WHAT IS EXPECTED: Restate word for word the section of the entries that opens at the line containing "R106: 15k (+3V3, GND) -> 15k (+3V3, SDA)" and closes at the line containing "P101 pin 4: none -> GND", both lines kept, pictures dropped.

THE DATA:
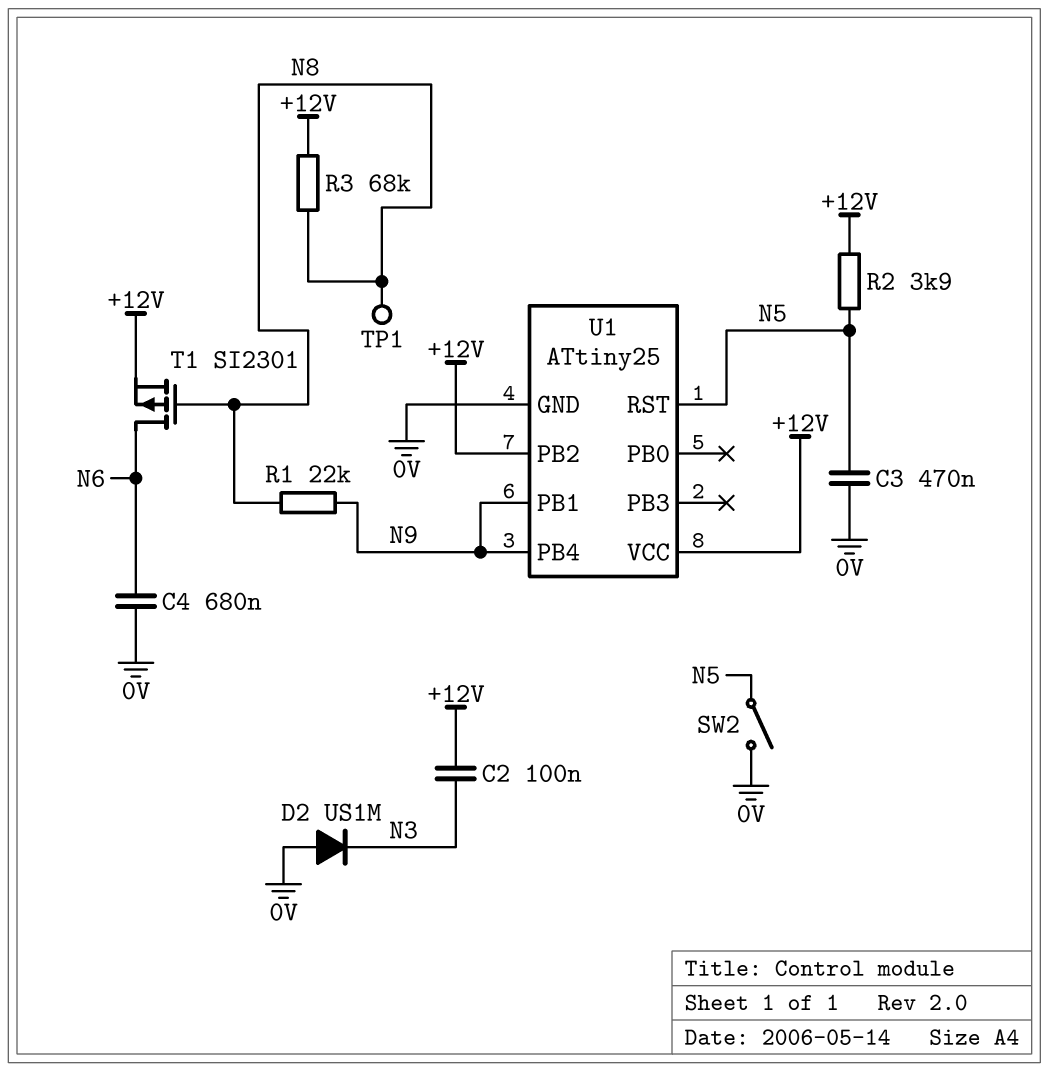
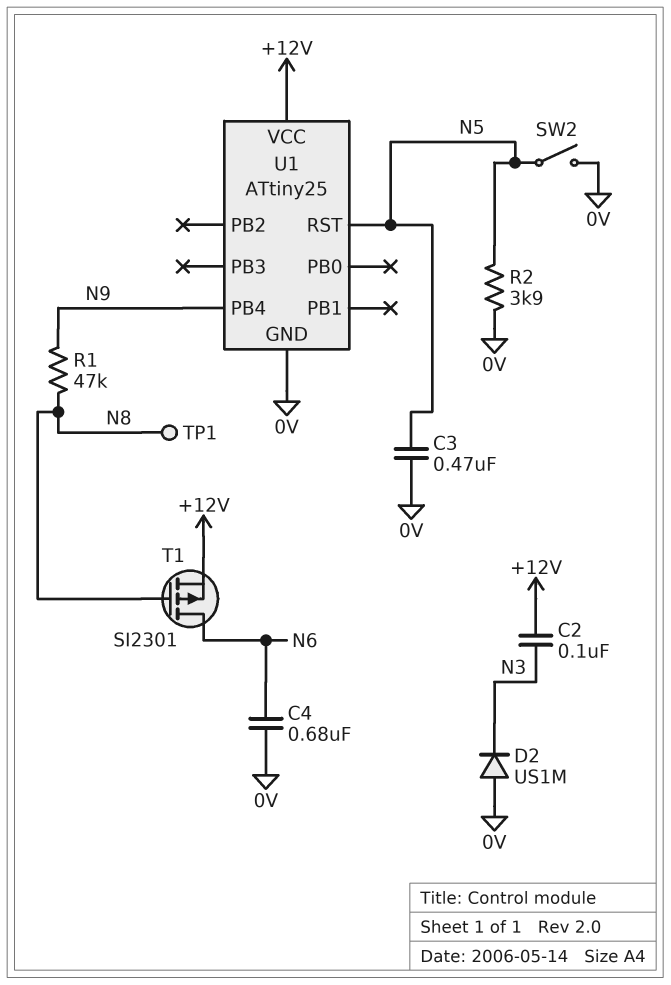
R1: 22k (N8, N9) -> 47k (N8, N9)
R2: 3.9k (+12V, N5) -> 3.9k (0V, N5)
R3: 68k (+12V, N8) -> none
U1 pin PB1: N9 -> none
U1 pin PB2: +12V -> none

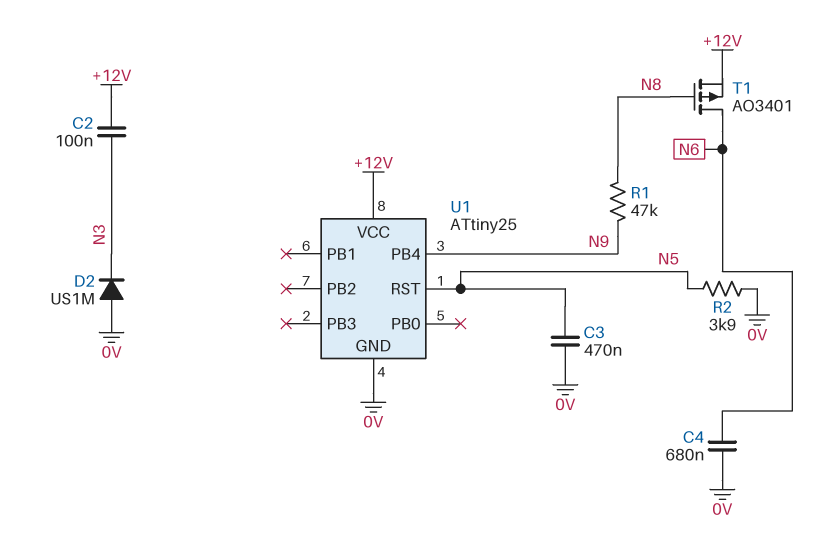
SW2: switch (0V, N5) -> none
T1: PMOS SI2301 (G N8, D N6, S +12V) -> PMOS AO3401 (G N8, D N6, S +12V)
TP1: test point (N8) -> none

...

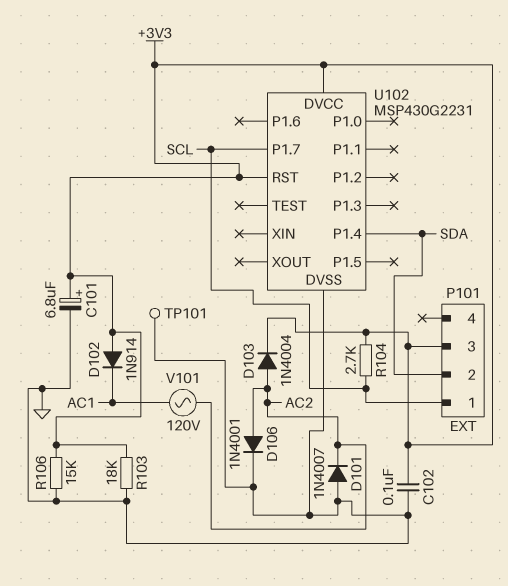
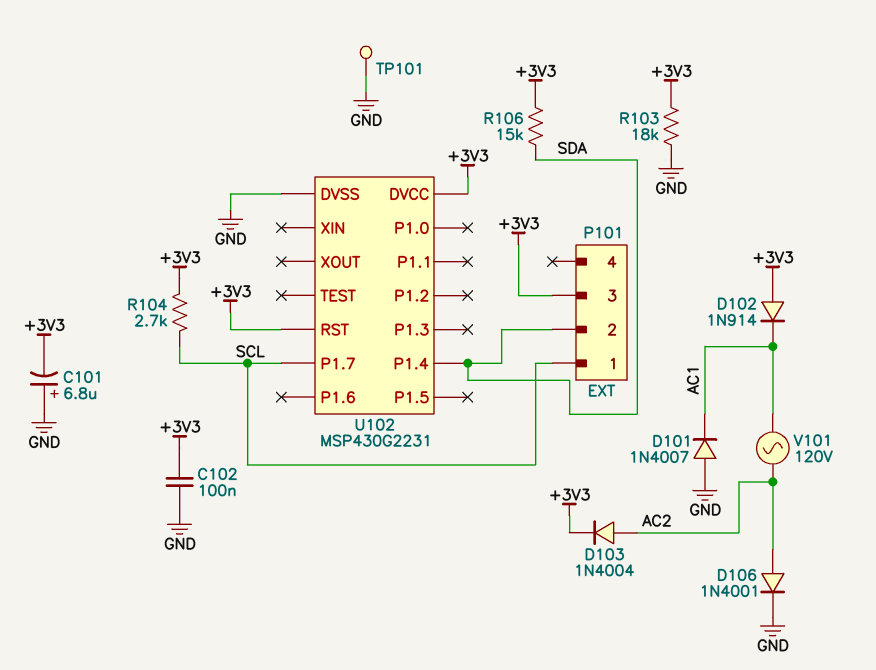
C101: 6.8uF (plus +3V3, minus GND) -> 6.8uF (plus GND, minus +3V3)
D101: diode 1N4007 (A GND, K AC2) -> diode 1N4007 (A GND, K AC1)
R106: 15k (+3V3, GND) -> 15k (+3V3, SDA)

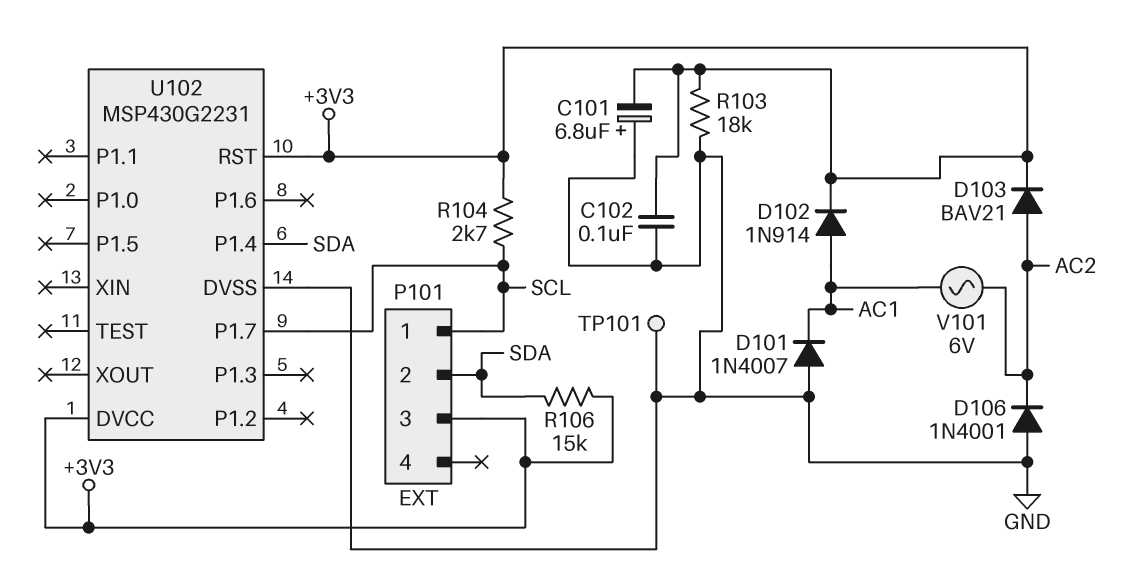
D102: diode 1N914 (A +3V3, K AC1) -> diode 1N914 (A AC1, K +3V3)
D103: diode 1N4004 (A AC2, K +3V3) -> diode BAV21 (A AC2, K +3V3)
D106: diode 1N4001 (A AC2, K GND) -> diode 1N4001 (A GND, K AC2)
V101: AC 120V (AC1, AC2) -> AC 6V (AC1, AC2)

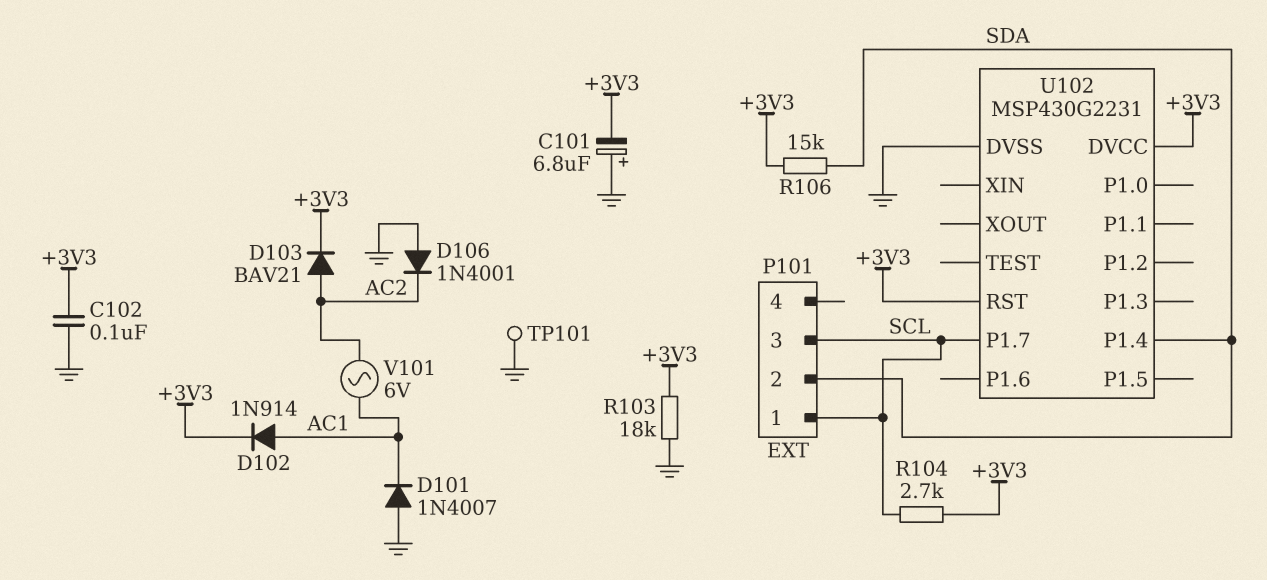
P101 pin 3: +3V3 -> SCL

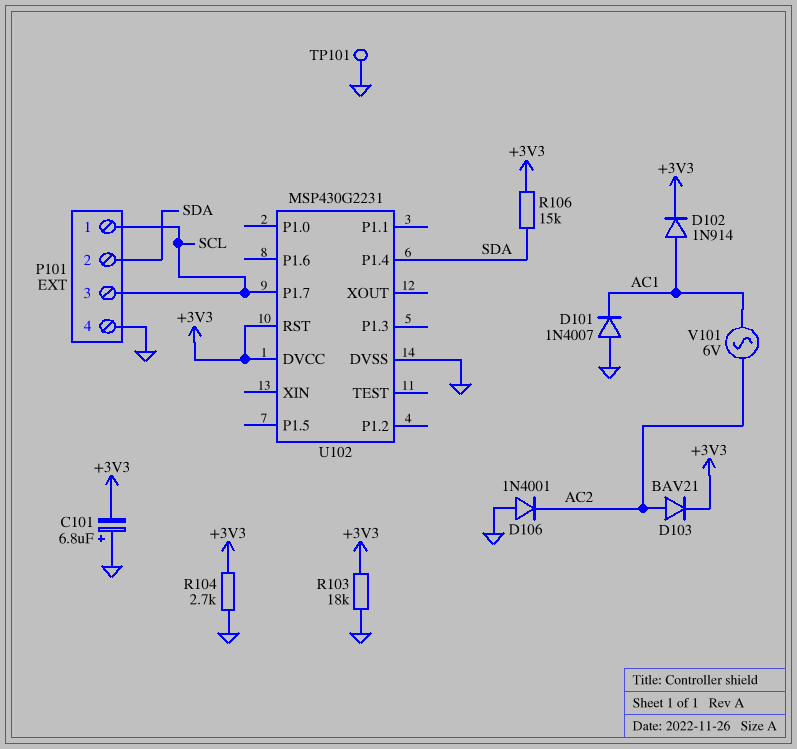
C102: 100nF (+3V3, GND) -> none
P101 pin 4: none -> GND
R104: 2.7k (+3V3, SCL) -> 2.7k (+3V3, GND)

RESULT OF THIS TASK:
R106: 15k (+3V3, GND) -> 15k (+3V3, SDA)

D102: diode 1N914 (A +3V3, K AC1) -> diode 1N914 (A AC1, K +3V3)
D103: diode 1N4004 (A AC2, K +3V3) -> diode BAV21 (A AC2, K +3V3)
D106: diode 1N4001 (A AC2, K GND) -> diode 1N4001 (A GND, K AC2)
V101: AC 120V (AC1, AC2) -> AC 6V (AC1, AC2)

P101 pin 3: +3V3 -> SCL

C102: 100nF (+3V3, GND) -> none
P101 pin 4: none -> GND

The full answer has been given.